(What to do) Print, exactly as they stand, the lines below from the one that has "cyan round brick" to the one that has "grey round brick I13:J14", inclusive, leaving out the pictures.

(Listed entries)
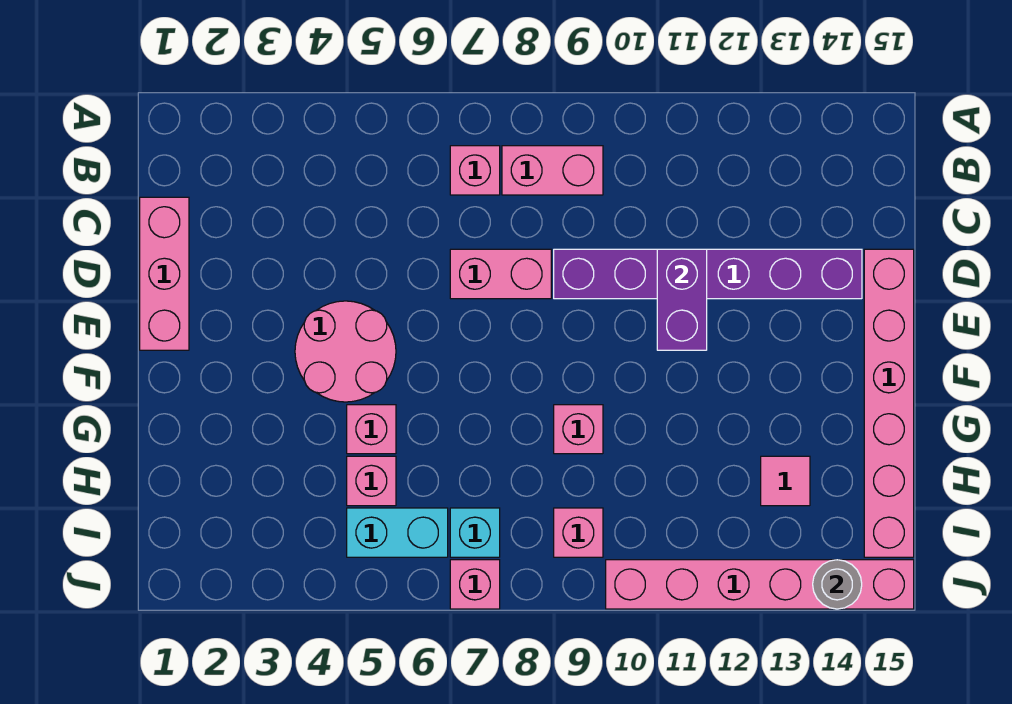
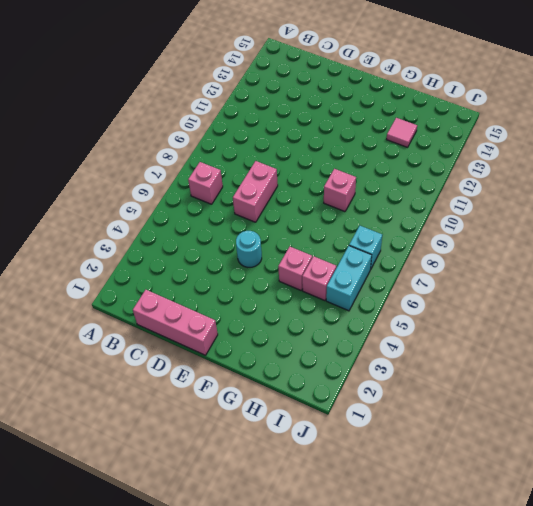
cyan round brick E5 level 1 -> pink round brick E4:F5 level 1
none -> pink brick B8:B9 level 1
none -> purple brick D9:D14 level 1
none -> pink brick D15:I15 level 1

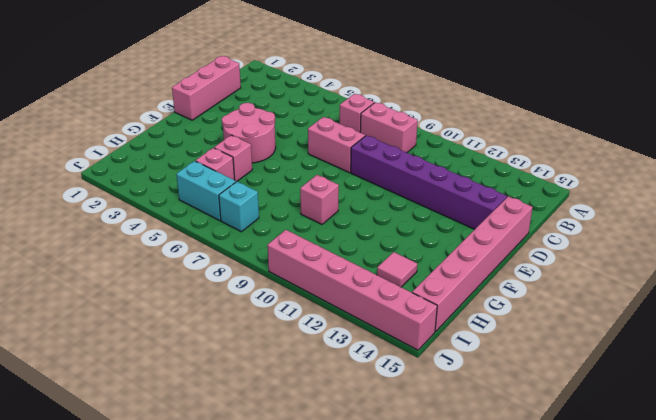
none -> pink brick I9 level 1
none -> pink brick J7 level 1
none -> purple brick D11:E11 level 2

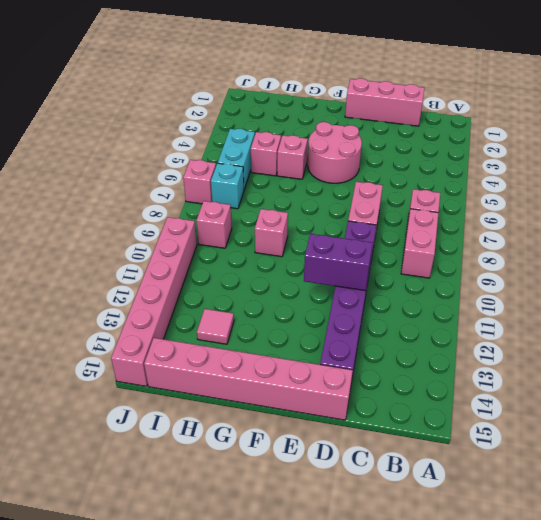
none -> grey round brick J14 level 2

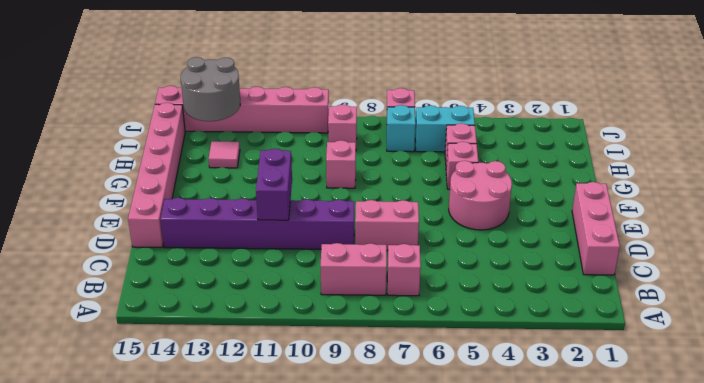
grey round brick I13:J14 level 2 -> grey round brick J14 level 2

--

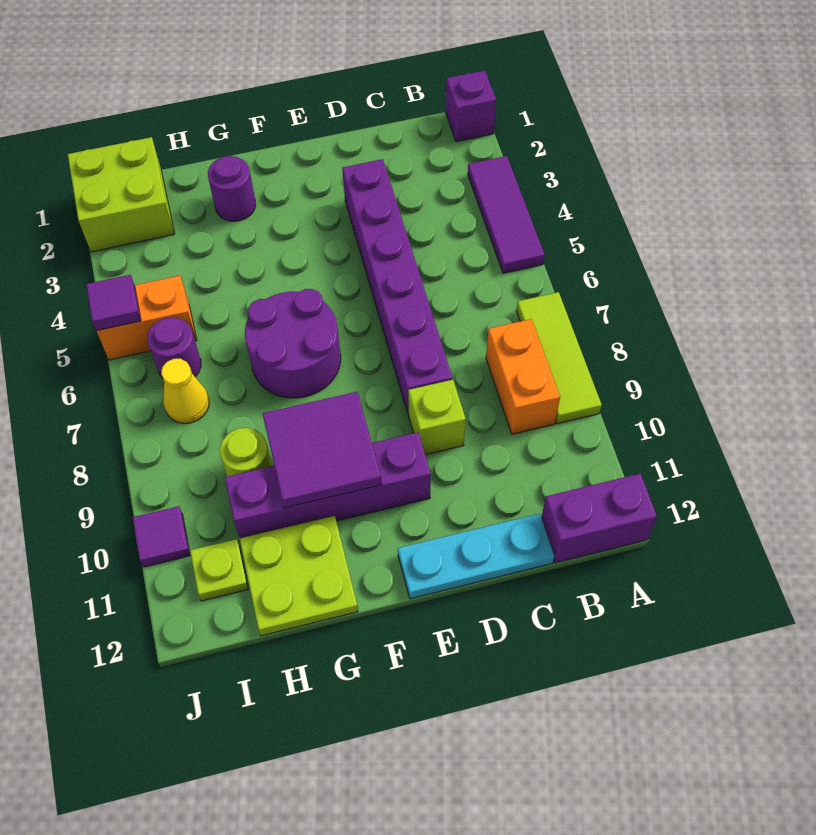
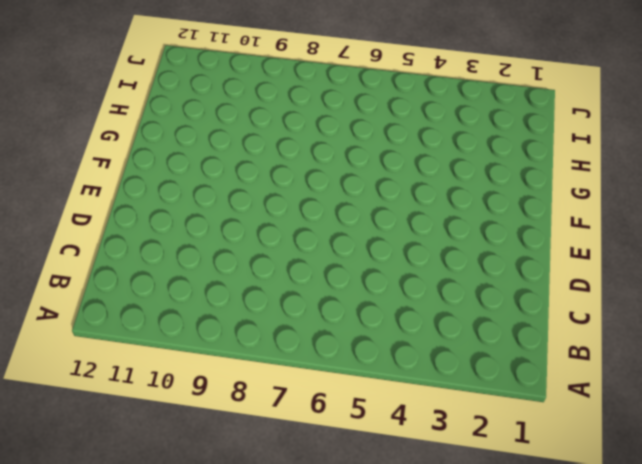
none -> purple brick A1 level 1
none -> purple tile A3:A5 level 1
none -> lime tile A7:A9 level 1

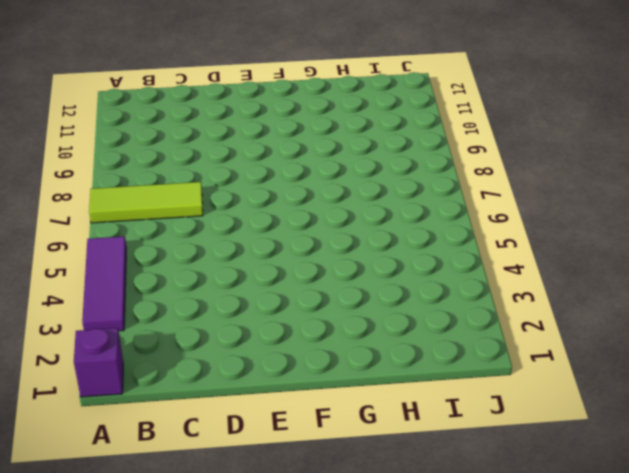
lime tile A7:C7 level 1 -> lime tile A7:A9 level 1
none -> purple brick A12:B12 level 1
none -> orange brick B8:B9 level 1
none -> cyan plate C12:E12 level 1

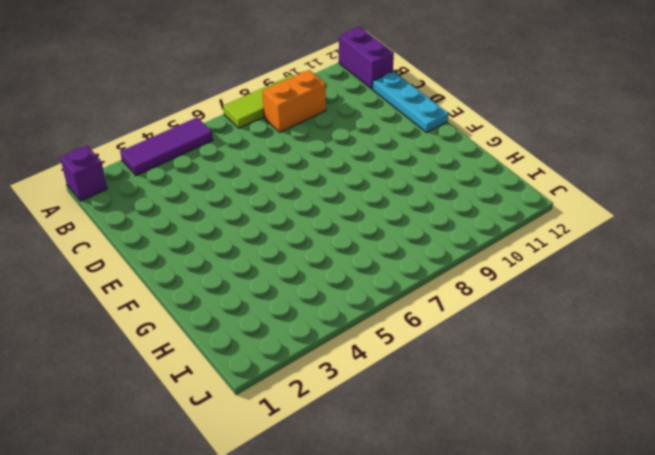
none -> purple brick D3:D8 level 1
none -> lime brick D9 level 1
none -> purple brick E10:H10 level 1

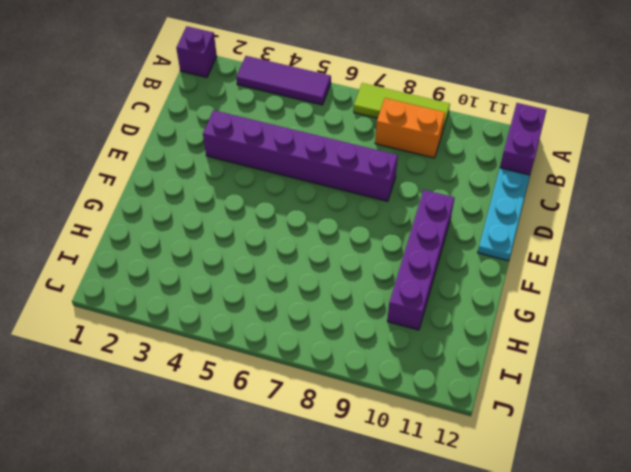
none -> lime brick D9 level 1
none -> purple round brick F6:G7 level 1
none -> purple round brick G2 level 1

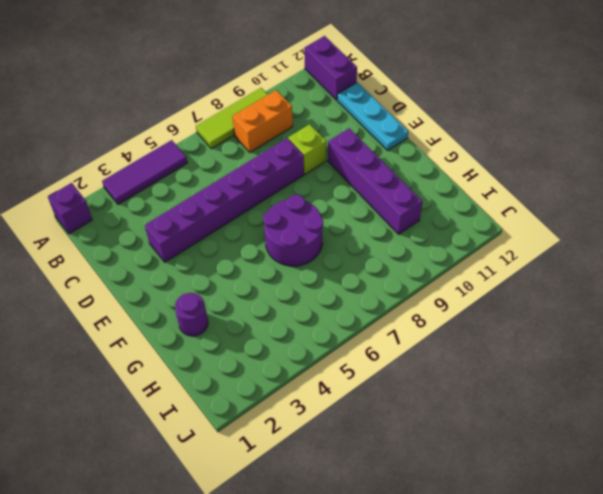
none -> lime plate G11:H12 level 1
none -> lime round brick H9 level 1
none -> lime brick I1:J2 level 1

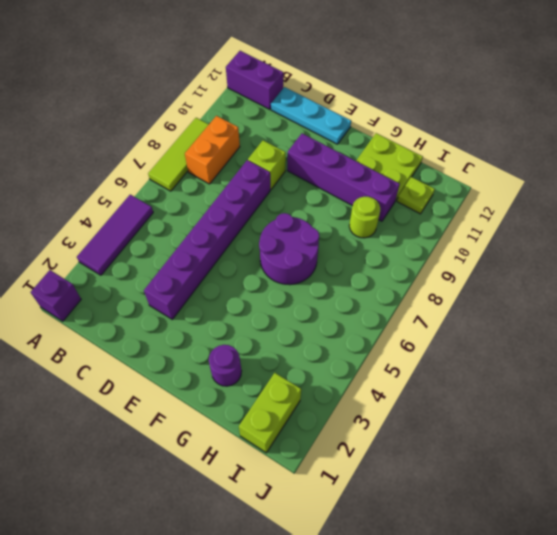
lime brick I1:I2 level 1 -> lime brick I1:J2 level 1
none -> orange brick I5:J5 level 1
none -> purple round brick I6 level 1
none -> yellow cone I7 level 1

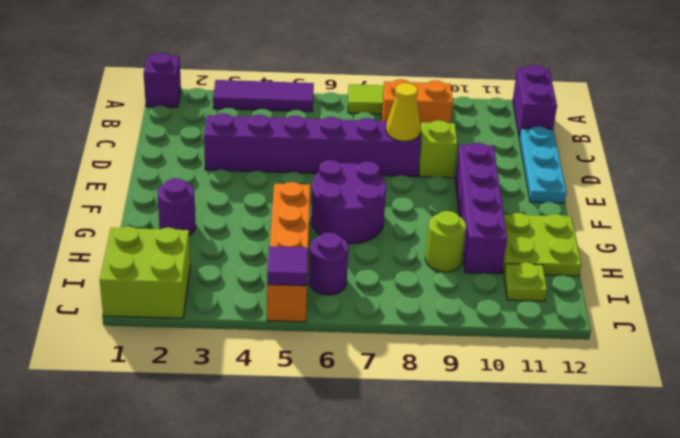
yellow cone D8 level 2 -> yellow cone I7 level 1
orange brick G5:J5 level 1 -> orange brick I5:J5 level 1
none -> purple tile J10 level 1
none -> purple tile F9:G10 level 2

...

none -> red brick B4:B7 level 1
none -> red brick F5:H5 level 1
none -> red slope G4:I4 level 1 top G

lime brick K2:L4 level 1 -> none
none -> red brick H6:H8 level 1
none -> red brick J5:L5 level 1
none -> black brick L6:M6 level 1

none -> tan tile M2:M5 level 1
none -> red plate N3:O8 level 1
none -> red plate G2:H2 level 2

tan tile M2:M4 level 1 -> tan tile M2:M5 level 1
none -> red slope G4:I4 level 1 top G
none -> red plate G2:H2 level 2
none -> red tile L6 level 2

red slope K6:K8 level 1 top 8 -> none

(Output of the task)
cyan round brick E5 level 1 -> pink round brick E4:F5 level 1
none -> pink brick B8:B9 level 1
none -> purple brick D9:D14 level 1
none -> pink brick D15:I15 level 1

none -> pink brick I9 level 1
none -> pink brick J7 level 1
none -> purple brick D11:E11 level 2

none -> grey round brick J14 level 2

grey round brick I13:J14 level 2 -> grey round brick J14 level 2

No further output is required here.